Object change listings
--*--
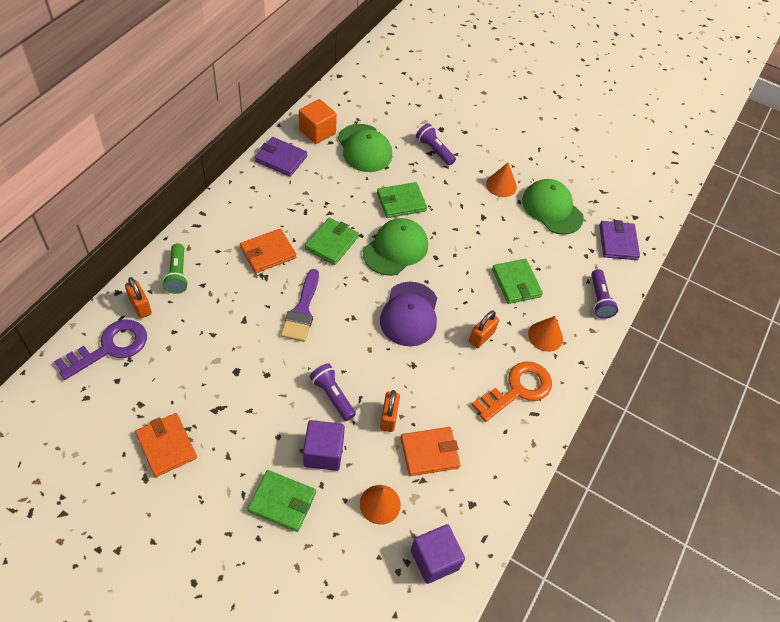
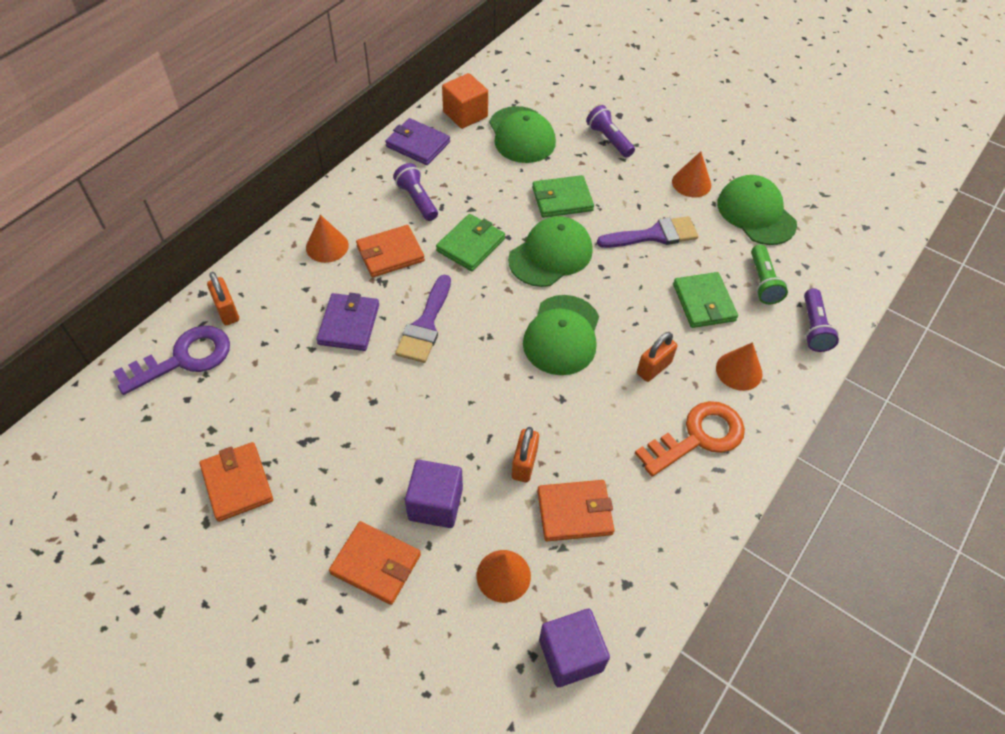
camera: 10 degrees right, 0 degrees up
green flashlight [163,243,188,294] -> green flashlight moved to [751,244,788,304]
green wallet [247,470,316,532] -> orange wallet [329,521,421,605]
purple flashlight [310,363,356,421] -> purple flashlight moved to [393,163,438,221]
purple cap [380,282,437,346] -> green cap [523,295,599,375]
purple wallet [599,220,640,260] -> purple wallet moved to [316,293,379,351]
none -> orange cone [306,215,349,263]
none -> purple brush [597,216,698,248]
--*--
**TASK PROMPT**
What lines hold the string "wallet"? Pick them out of the data.

**REPLY**
green wallet [247,470,316,532] -> orange wallet [329,521,421,605]
purple wallet [599,220,640,260] -> purple wallet moved to [316,293,379,351]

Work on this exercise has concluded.